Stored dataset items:

● ● ● ● ●

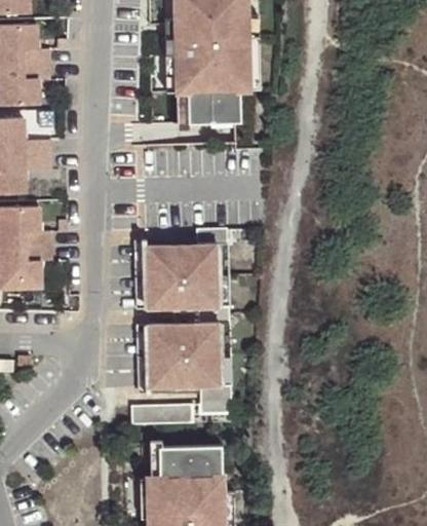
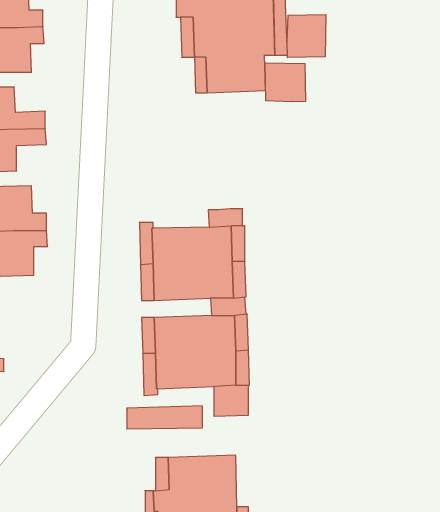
building: none -> [287,15,326,58]
building: none -> [265,63,306,102]

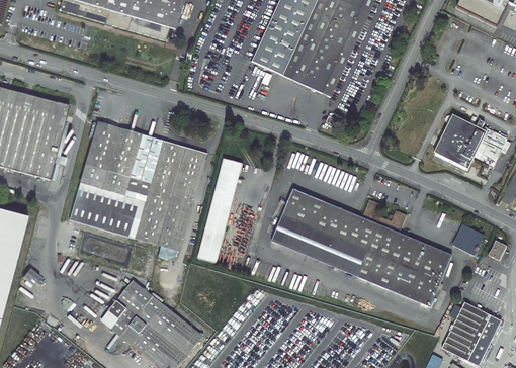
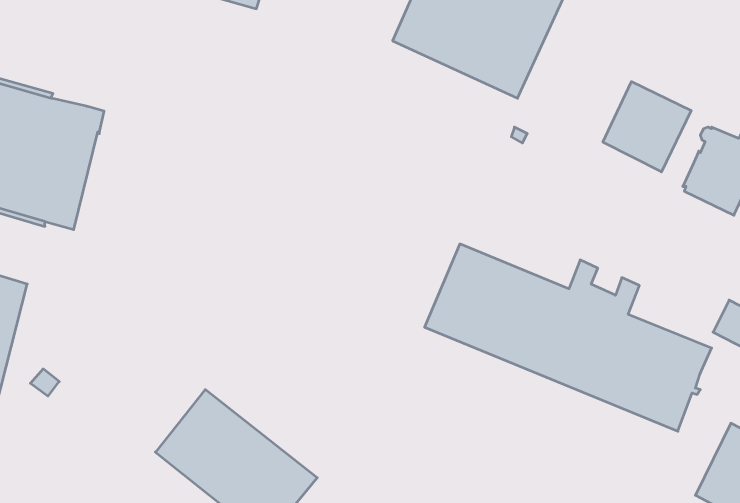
building: none -> [603,82,691,172]
building: [69,120,206,250] -> none
building: [197,158,242,262] -> none

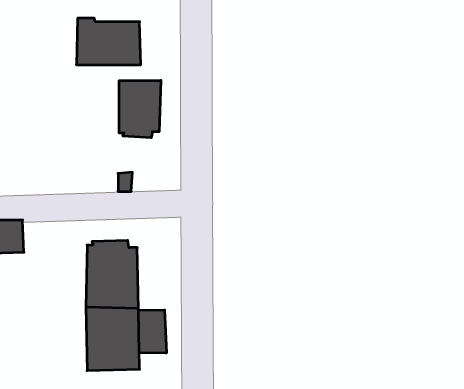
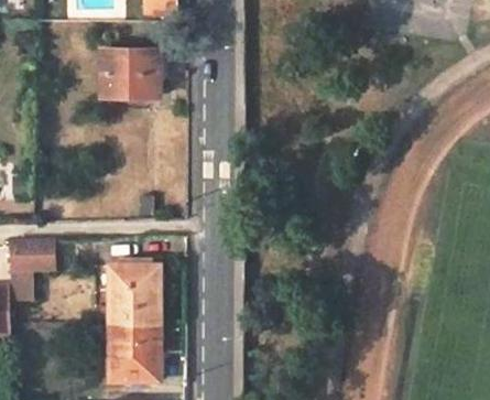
building: [119,80,161,138] -> none
building: [138,310,166,353] -> none

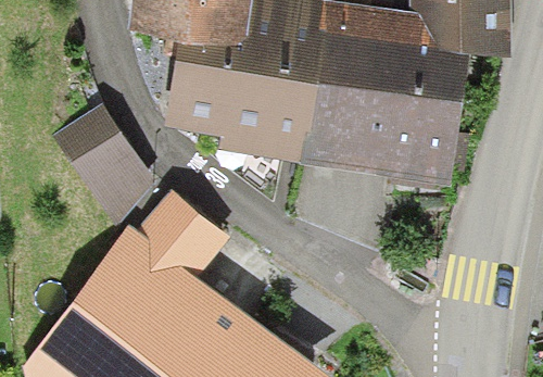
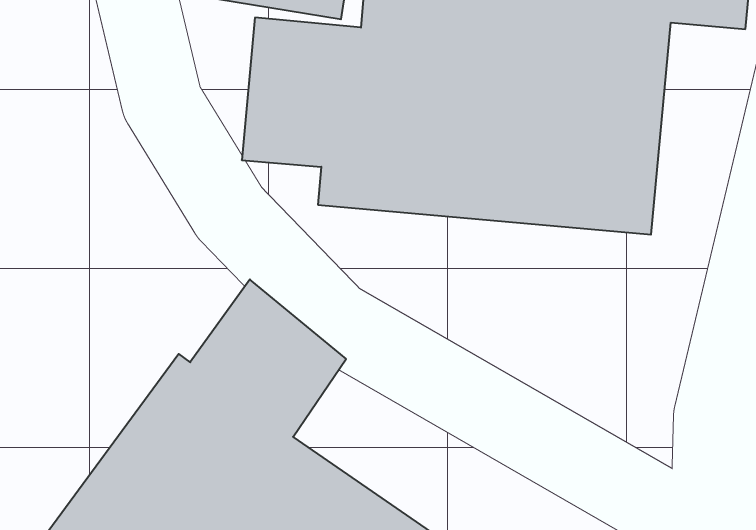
building: [58,105,163,225] -> none

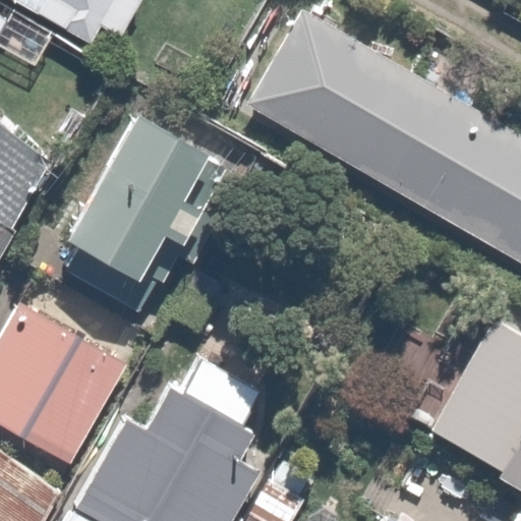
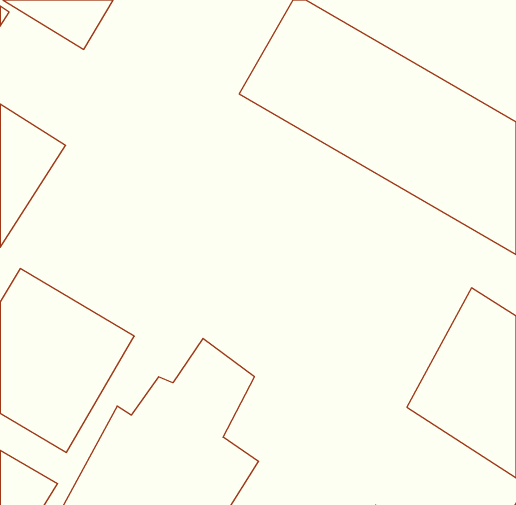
building: [63,102,235,316] -> none

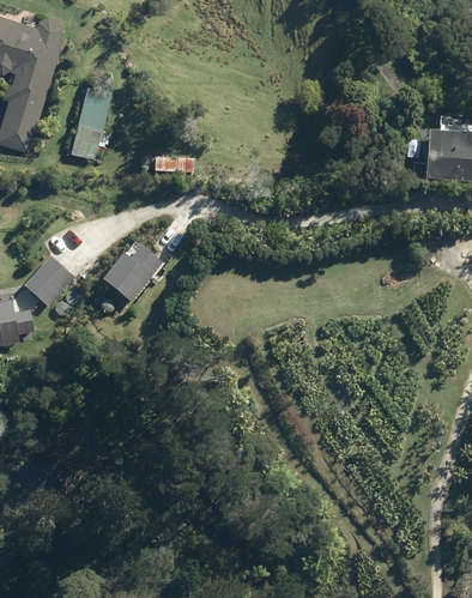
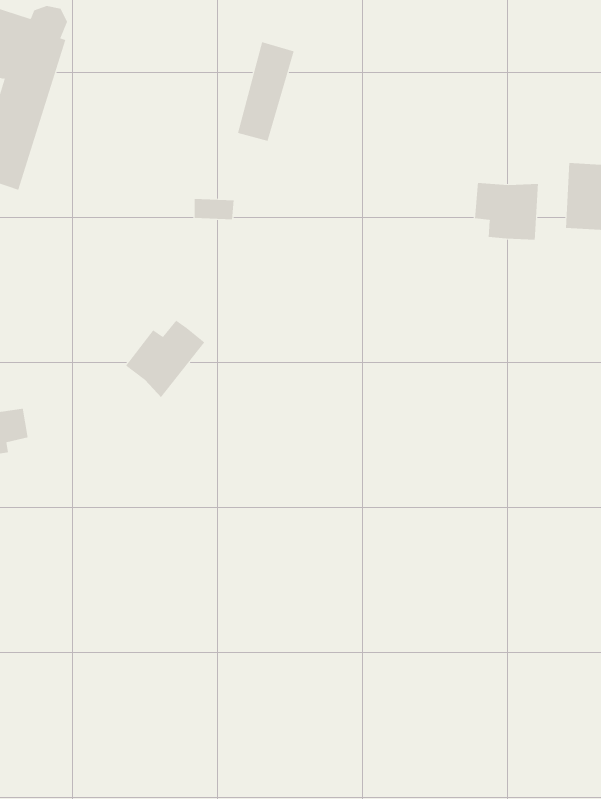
building: [69,85,111,158] -> [237,41,294,141]
building: none -> [474,182,539,241]
building: [24,256,73,307] -> none

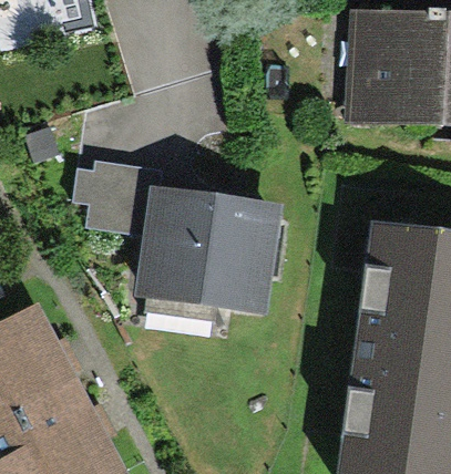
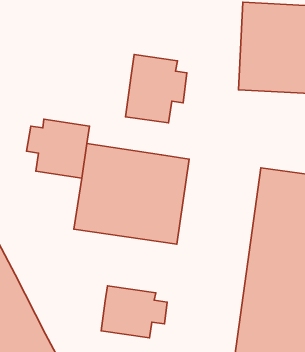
building: none -> [125,55,187,123]
building: none -> [101,286,167,338]

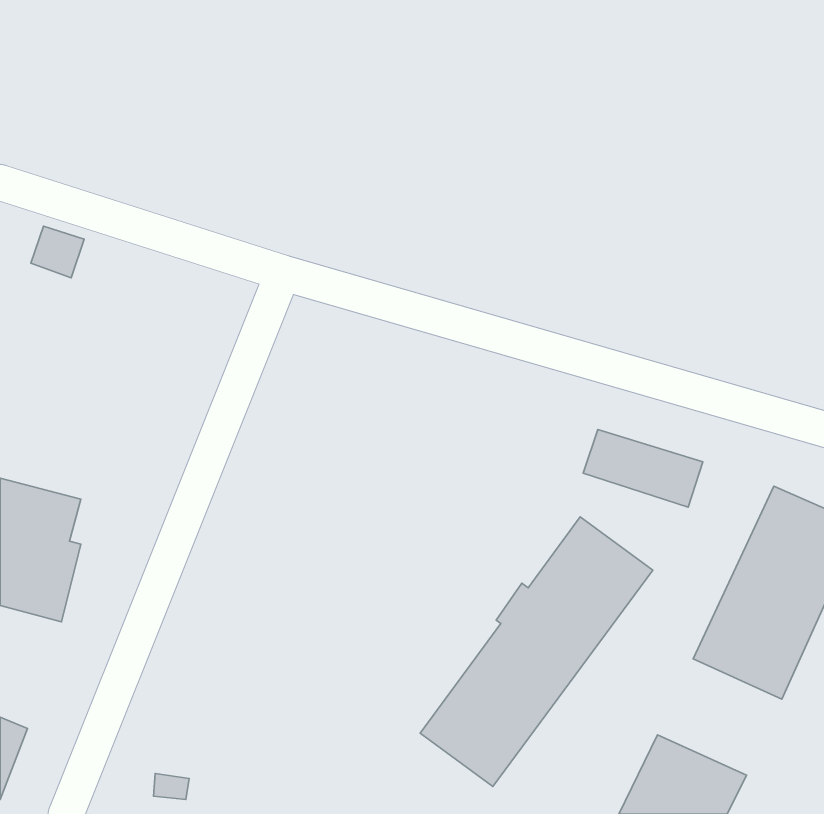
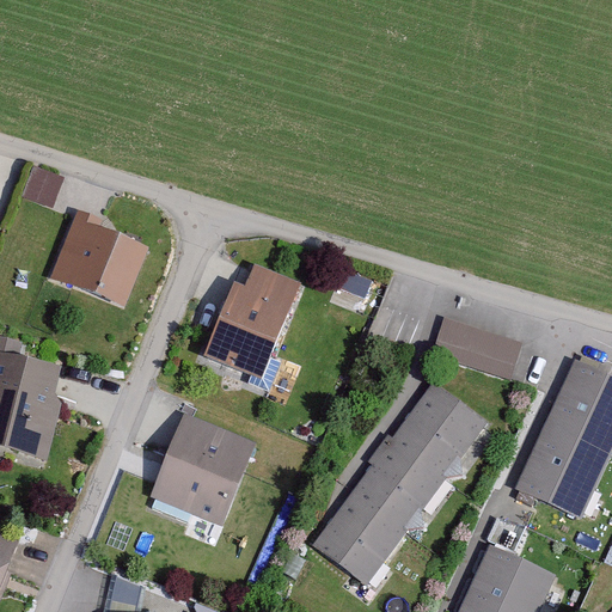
building: none -> [50,210,148,308]
building: none -> [204,263,300,388]
building: none -> [151,414,255,524]

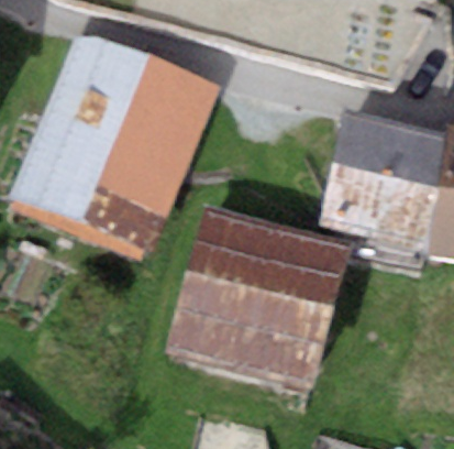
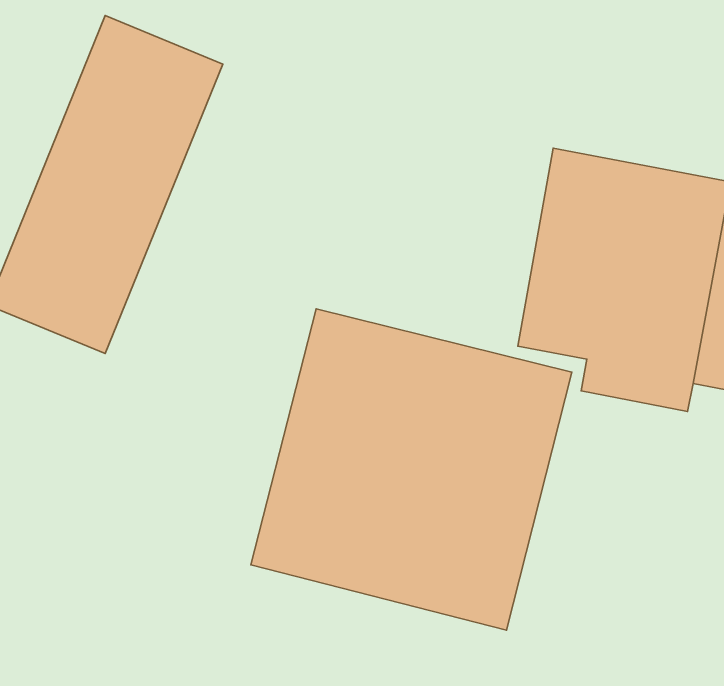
building: [78,58,215,256] -> none

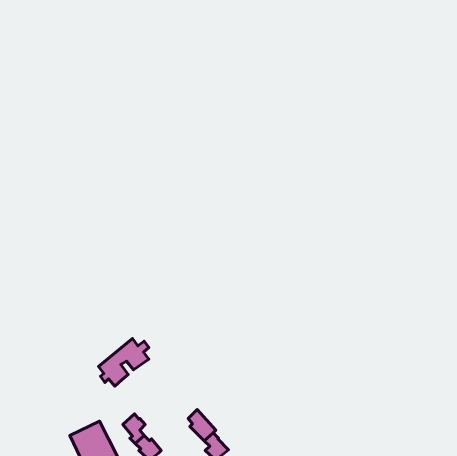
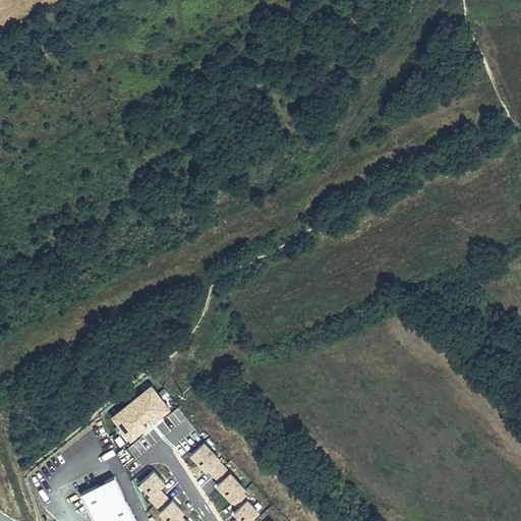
building: none -> [190,443,224,477]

● ● ● ● ●

TASK GOAL =
Starting at the line that contains "building: none -> [50,210,148,308]", reproduce exactly and only the lines through the end of the entries above, with the pictures excluded.

WRITTEN REPLY =
building: none -> [50,210,148,308]
building: none -> [204,263,300,388]
building: none -> [151,414,255,524]

building: [78,58,215,256] -> none

building: none -> [190,443,224,477]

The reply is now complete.